Prompt » What you return must be every line below that includes the word "none".

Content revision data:
• • • •
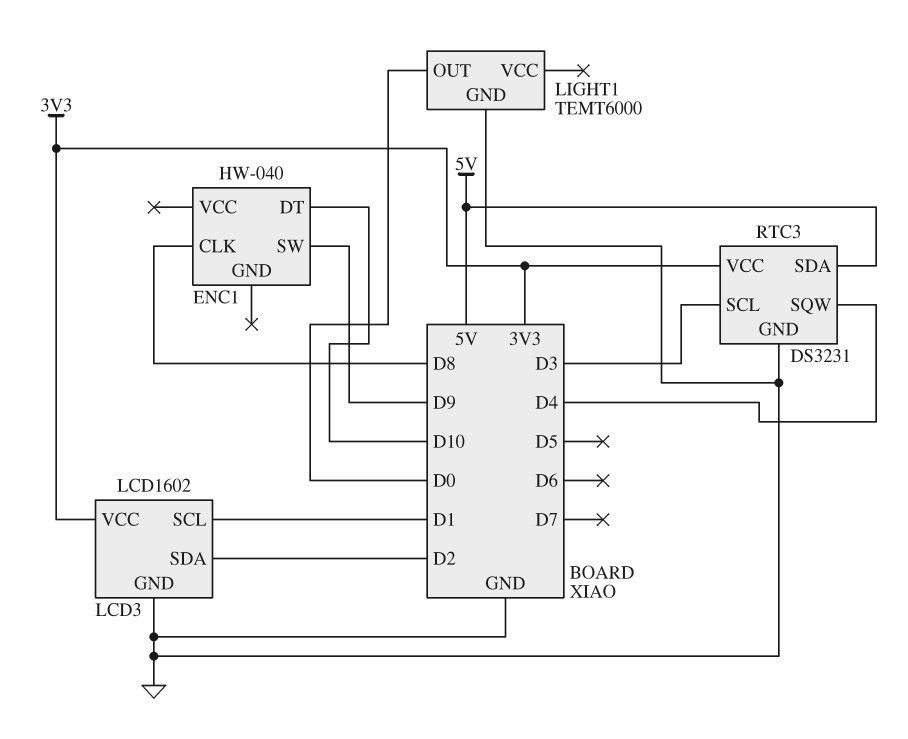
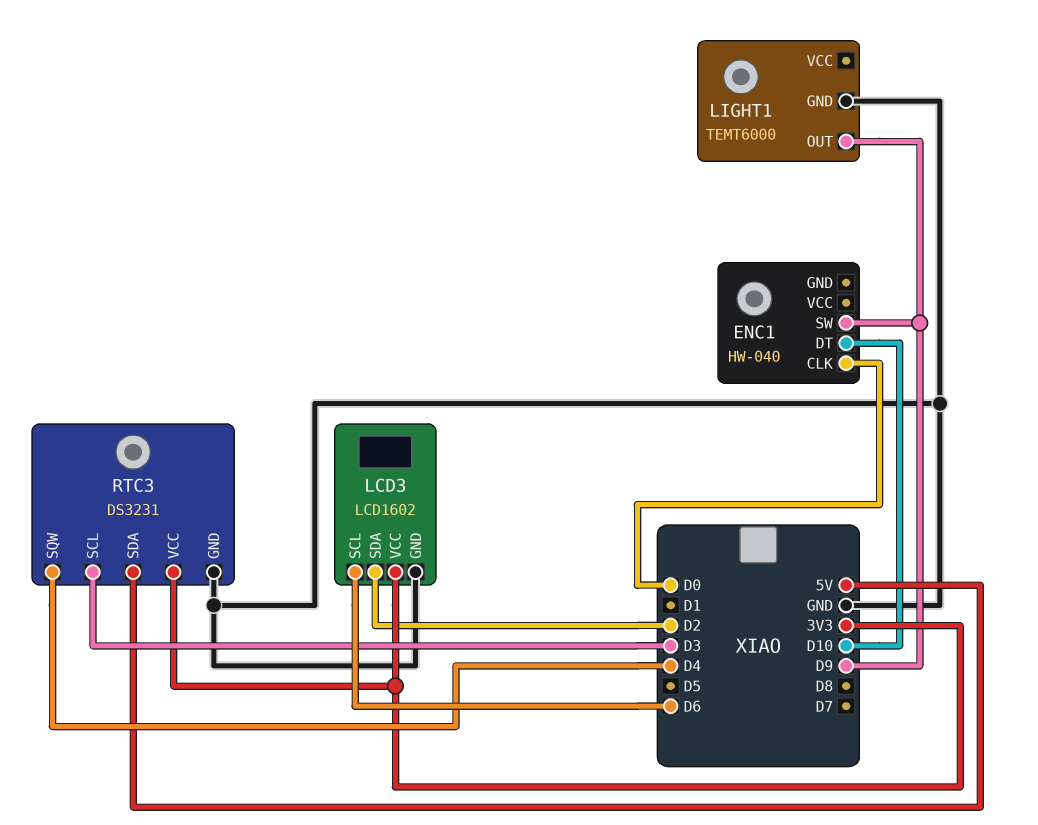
ENC1 pin CLK: D8 -> D0
LCD3 pin SCL: D1 -> D6
LIGHT1 pin OUT: D0 -> D9

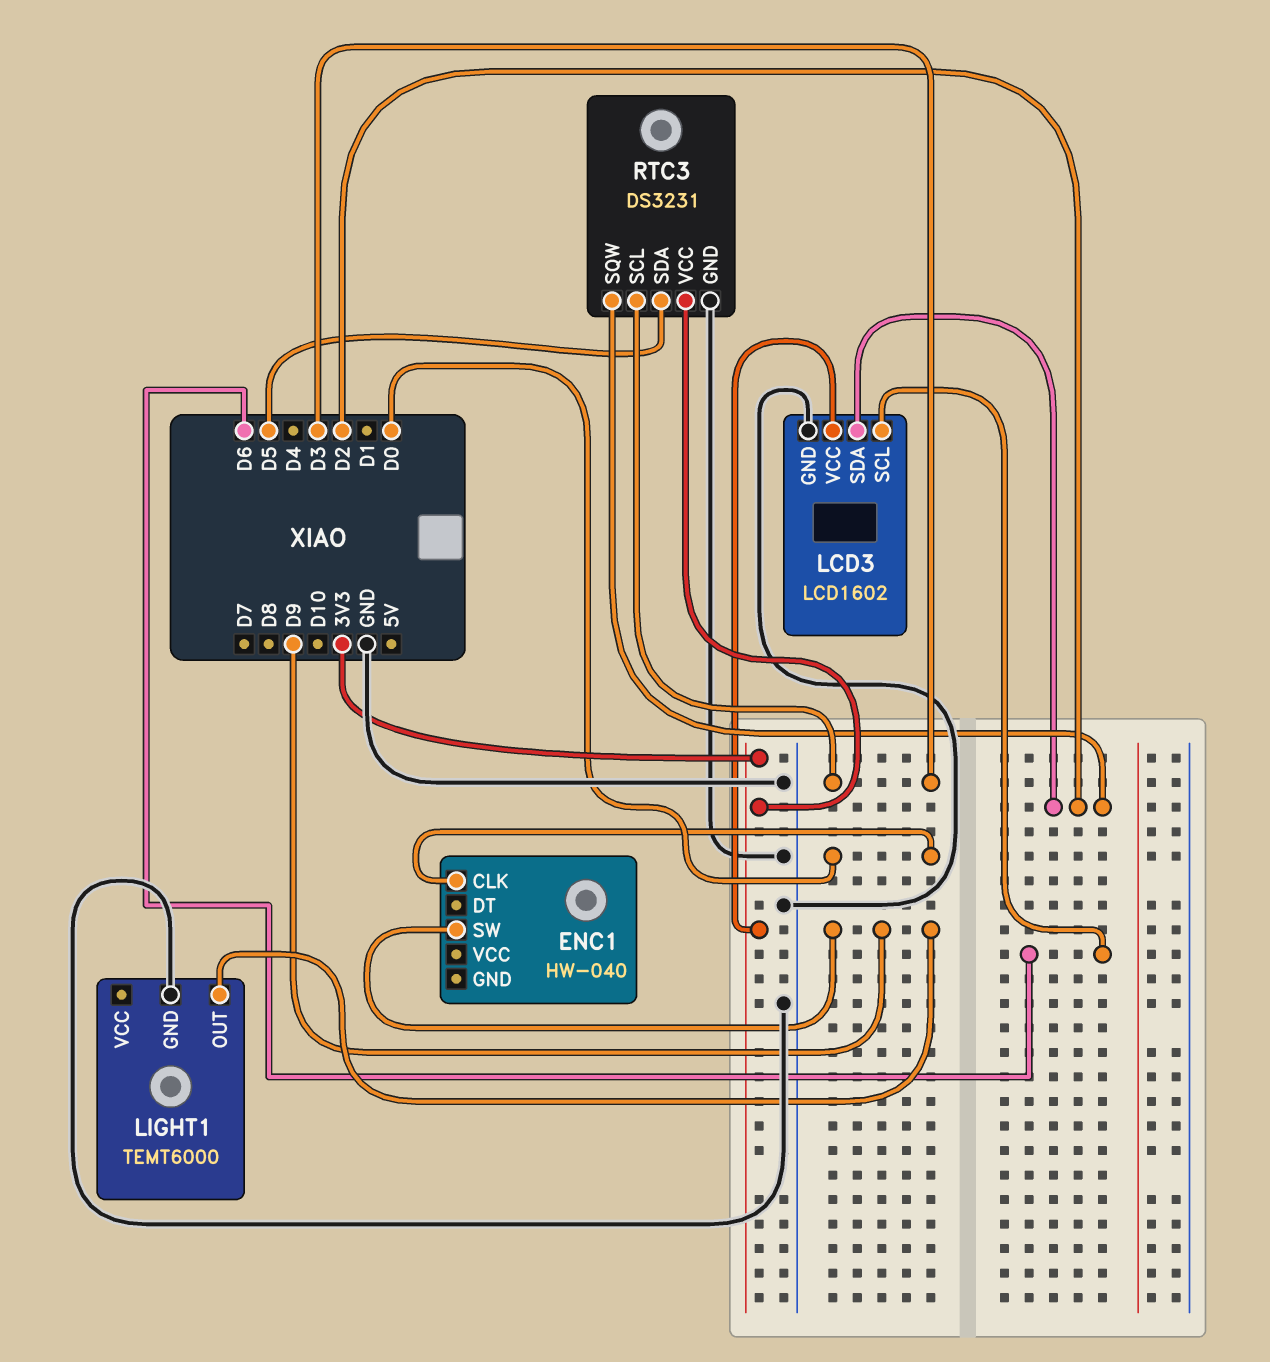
ENC1 pin DT: D10 -> none
RTC3 pin SDA: 5V -> D5
RTC3 pin SQW: D4 -> D2

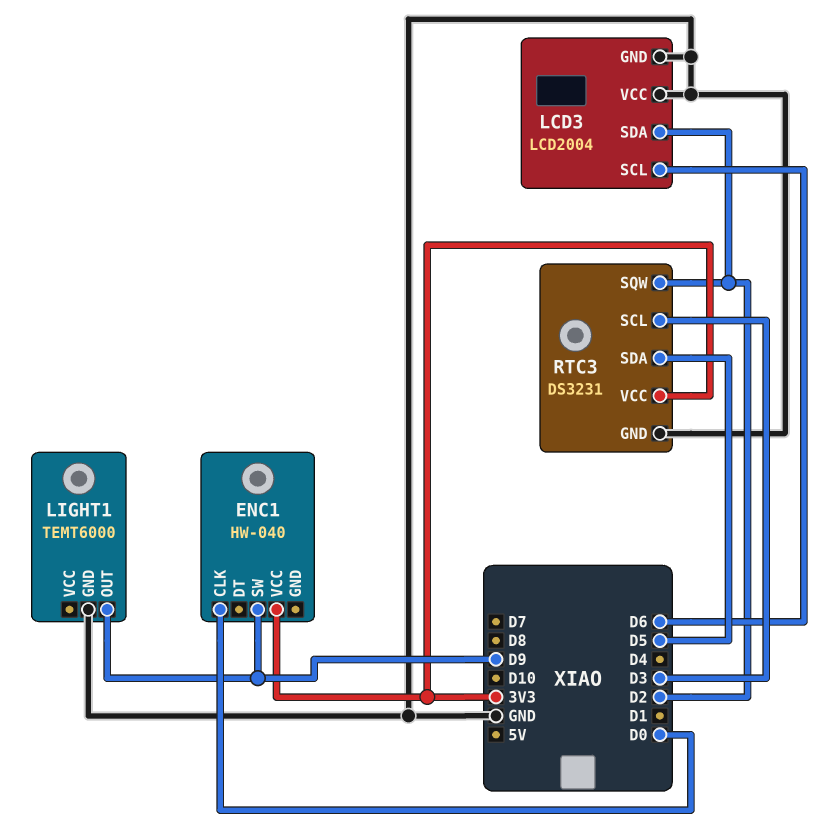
ENC1 pin VCC: none -> 3V3
LCD3: LCD1602 -> LCD2004
LCD3 pin VCC: 3V3 -> GND

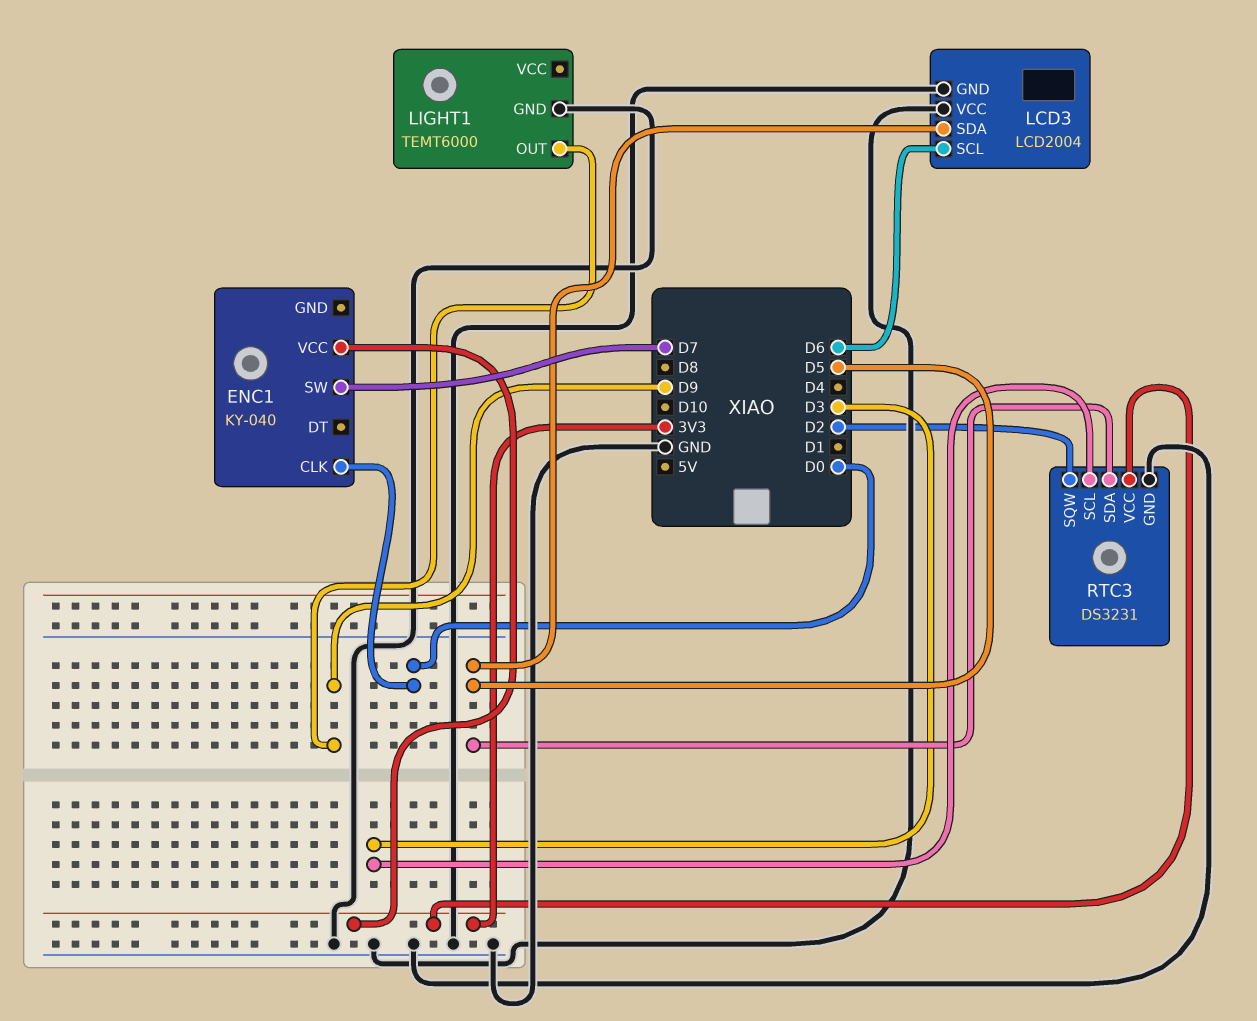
ENC1: HW-040 -> KY-040
ENC1 pin SW: D9 -> D7
LCD3 pin SDA: D2 -> D5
• • • •
Problem solution »
ENC1 pin DT: D10 -> none
ENC1 pin VCC: none -> 3V3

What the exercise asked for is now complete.